Data extracted from a collection:
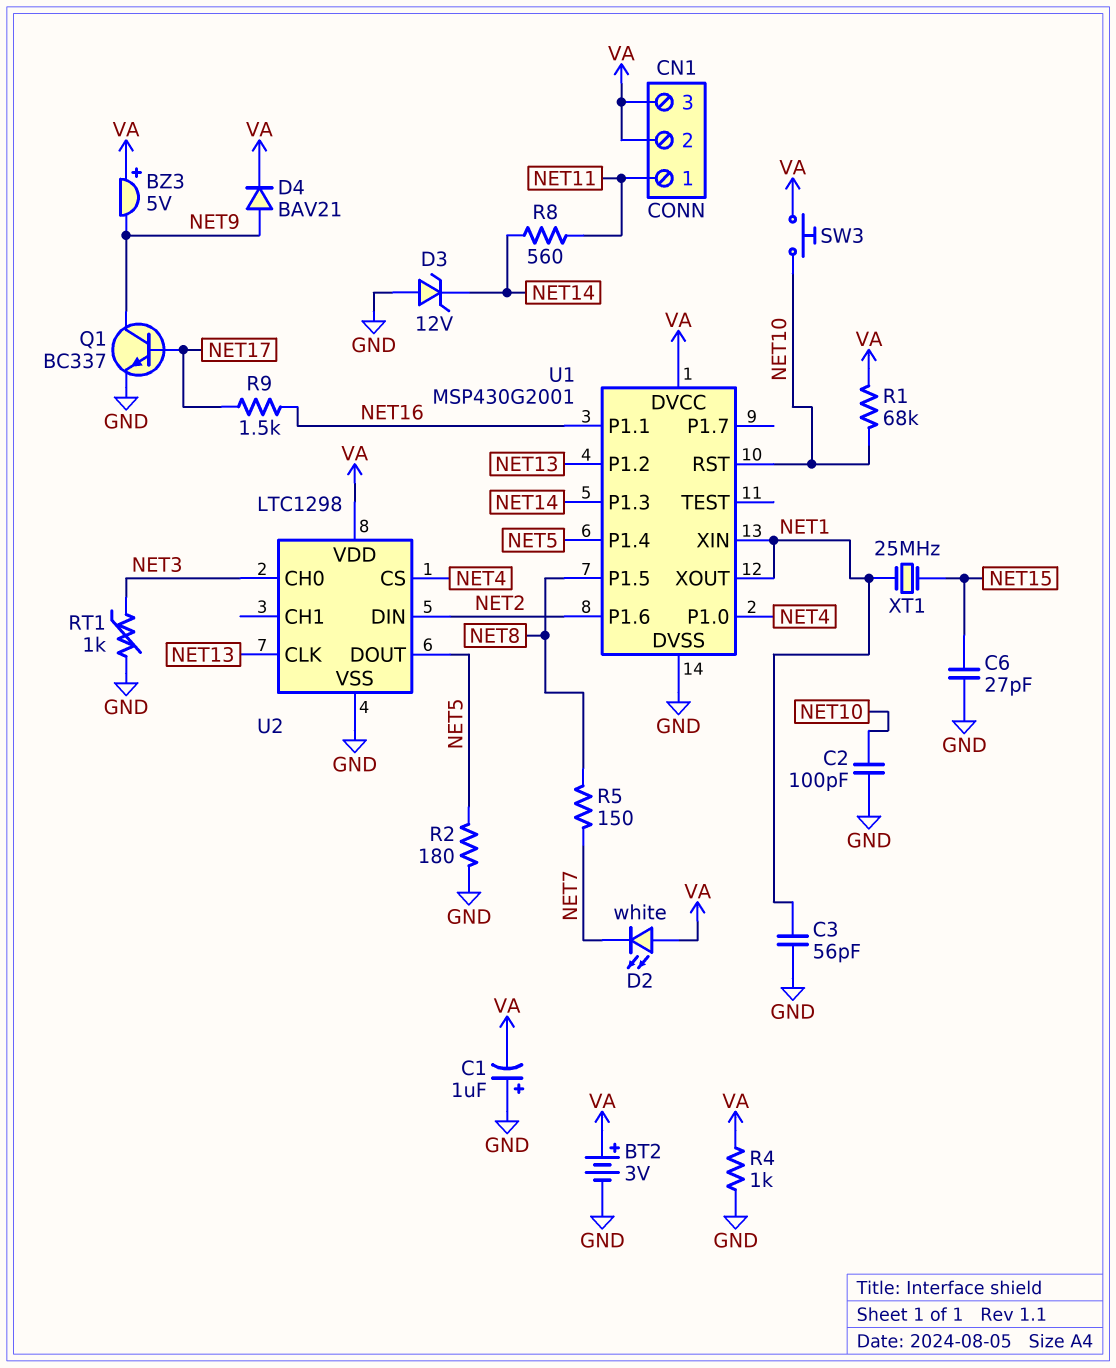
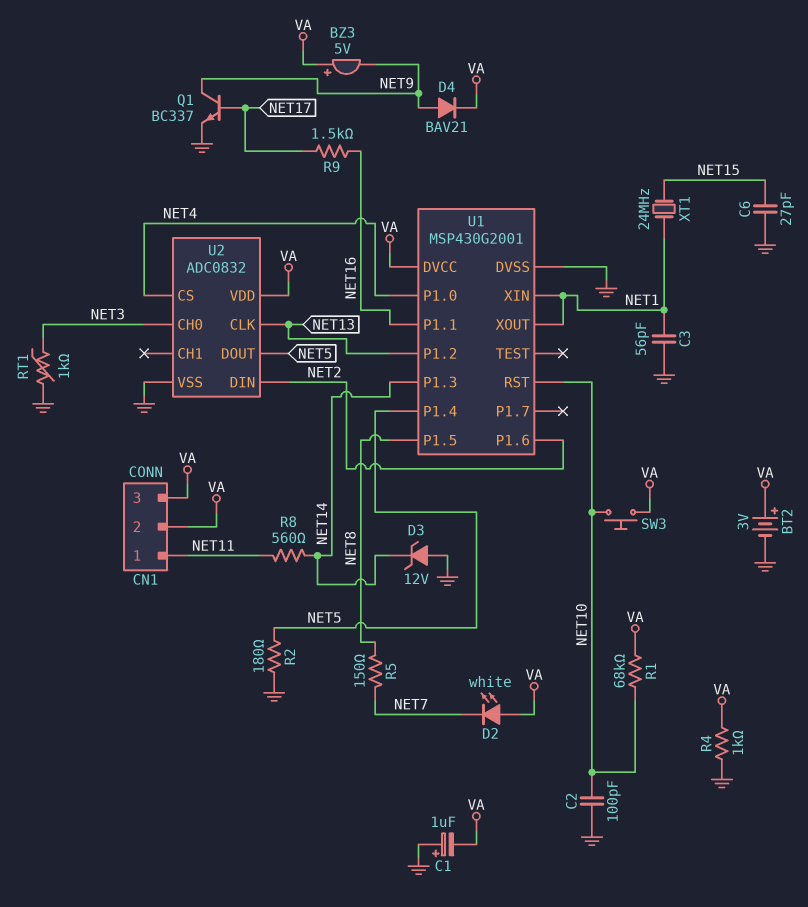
U2: LTC1298 -> ADC0832
XT1: 25MHz (NET1, NET15) -> 24MHz (NET1, NET15)

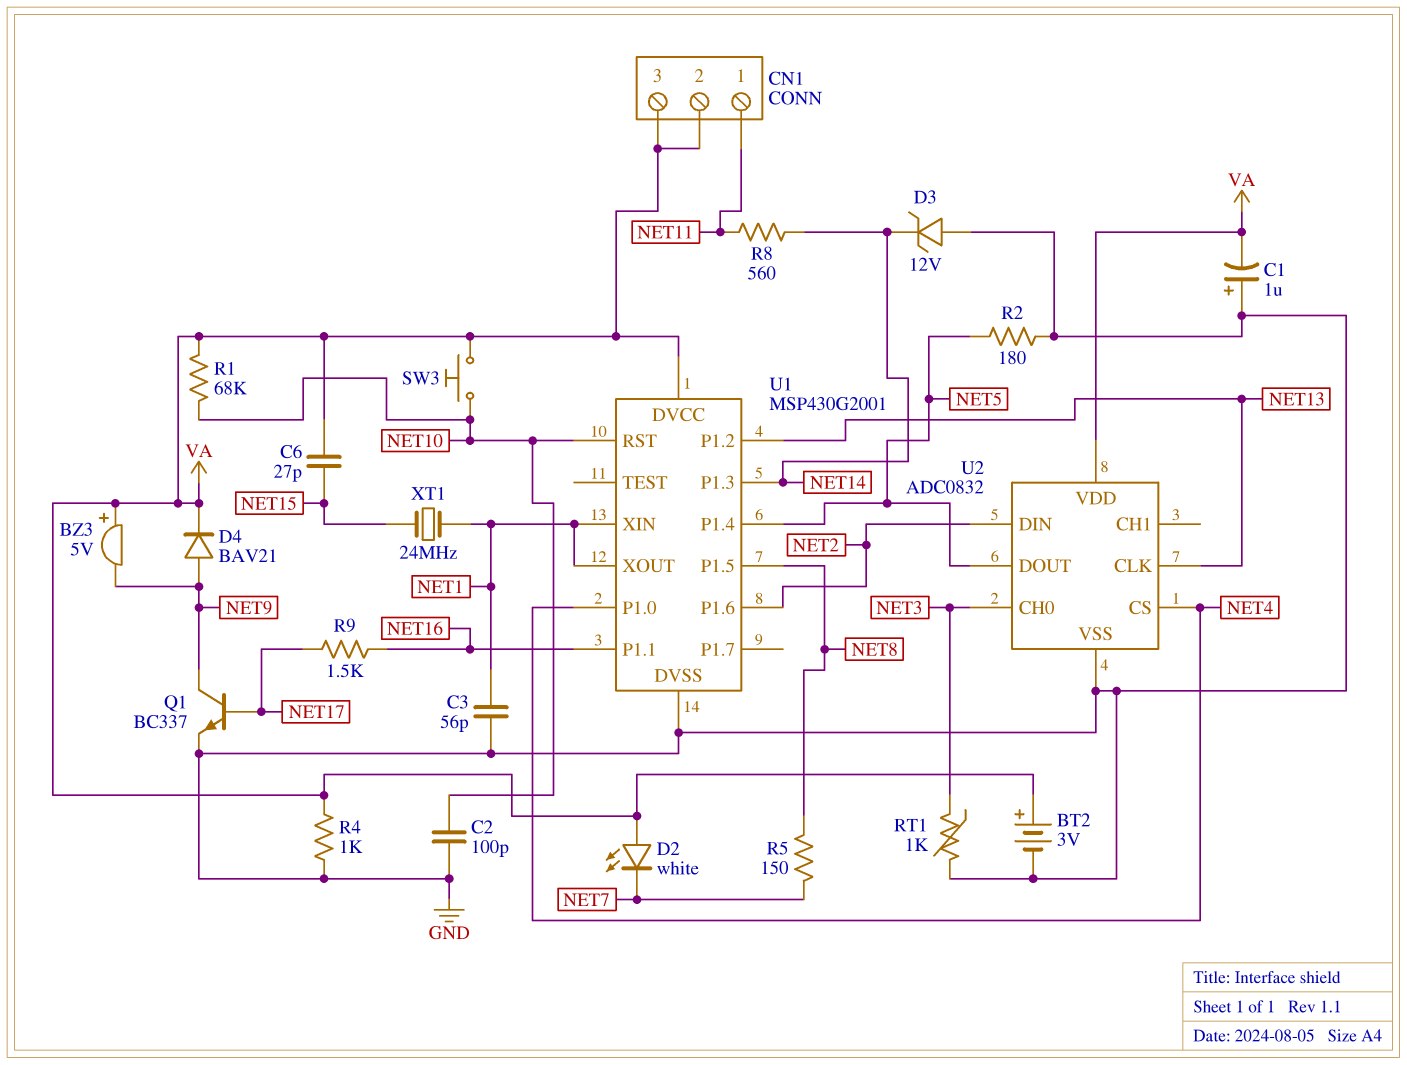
C6: 27pF (GND, NET15) -> 27pF (NET15, VA)

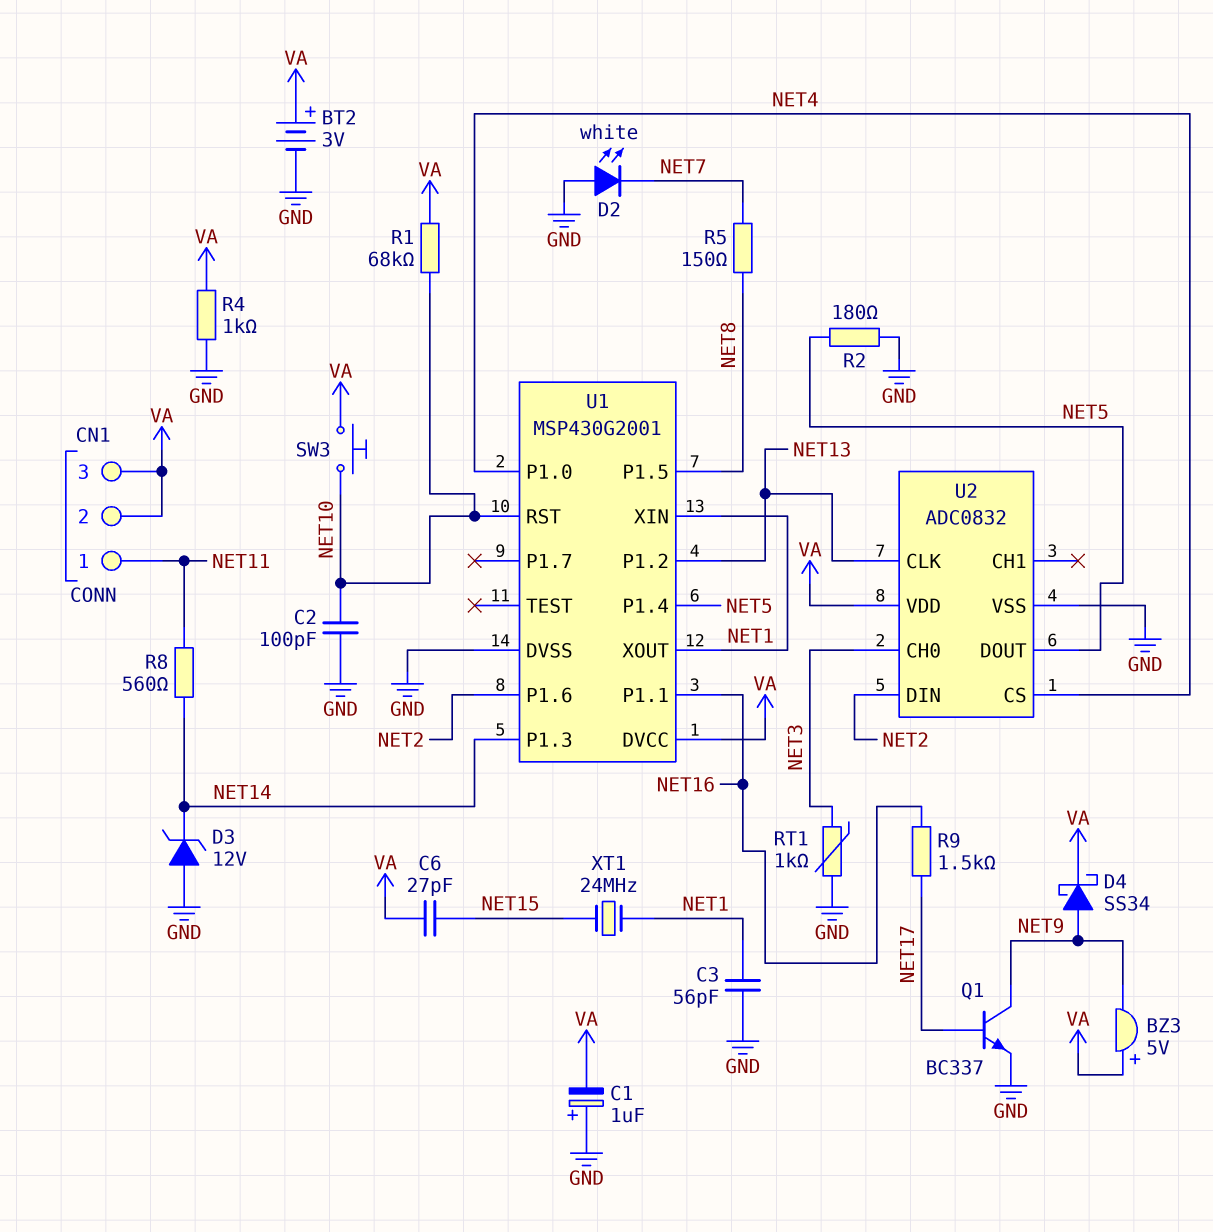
D2: LED white (A VA, K NET7) -> LED white (A GND, K NET7)
D4: diode BAV21 (A NET9, K VA) -> schottky SS34 (A NET9, K VA)

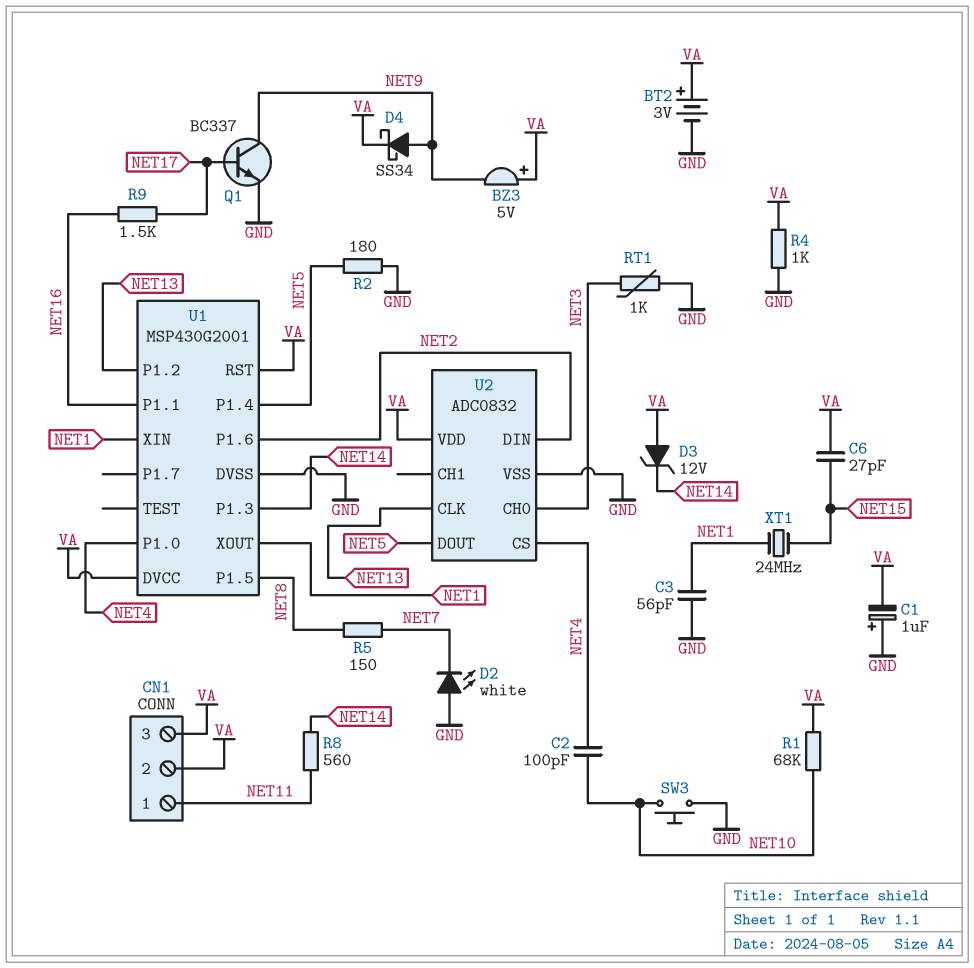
C2: 100pF (GND, NET10) -> 100pF (NET4, NET10)
D3: zener 12V (A GND, K NET14) -> zener 12V (A VA, K NET14)
SW3: button (NET10, VA) -> button (GND, NET10)
U1 pin RST: NET10 -> VA

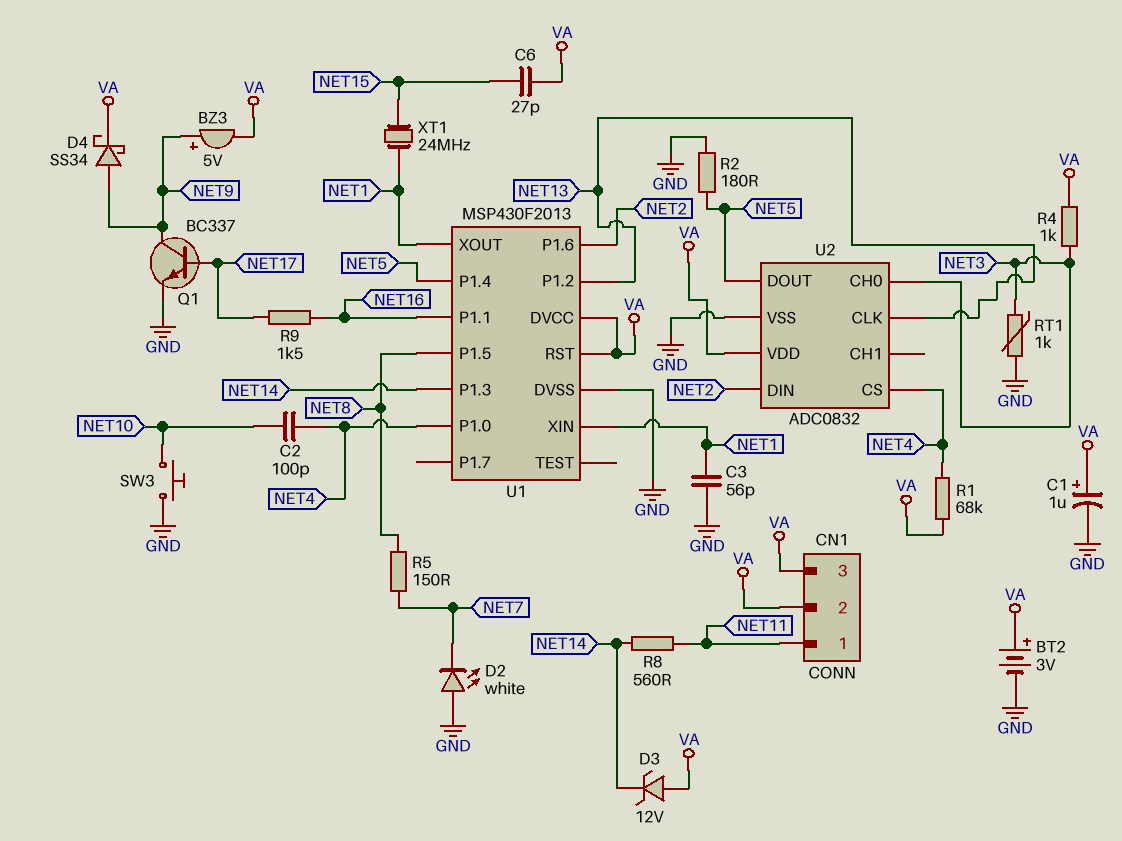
BZ3: buzzer 5V (plus VA, minus NET9) -> buzzer 5V (plus NET9, minus VA)
C1: 1uF (plus GND, minus VA) -> 1uF (plus VA, minus GND)
R1: 68k (NET10, VA) -> 68k (NET4, VA)
R4: 1k (GND, VA) -> 1k (NET3, VA)
U1: MSP430G2001 -> MSP430F2013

Task: Lines from the one holding "XT1: 25MHz (NET1, NET15)" down to the last line of the entries above must be retyped exactly, inclusive of both, with no pictures and nothing else.

The answer:
XT1: 25MHz (NET1, NET15) -> 24MHz (NET1, NET15)

C6: 27pF (GND, NET15) -> 27pF (NET15, VA)

D2: LED white (A VA, K NET7) -> LED white (A GND, K NET7)
D4: diode BAV21 (A NET9, K VA) -> schottky SS34 (A NET9, K VA)

C2: 100pF (GND, NET10) -> 100pF (NET4, NET10)
D3: zener 12V (A GND, K NET14) -> zener 12V (A VA, K NET14)
SW3: button (NET10, VA) -> button (GND, NET10)
U1 pin RST: NET10 -> VA

BZ3: buzzer 5V (plus VA, minus NET9) -> buzzer 5V (plus NET9, minus VA)
C1: 1uF (plus GND, minus VA) -> 1uF (plus VA, minus GND)
R1: 68k (NET10, VA) -> 68k (NET4, VA)
R4: 1k (GND, VA) -> 1k (NET3, VA)
U1: MSP430G2001 -> MSP430F2013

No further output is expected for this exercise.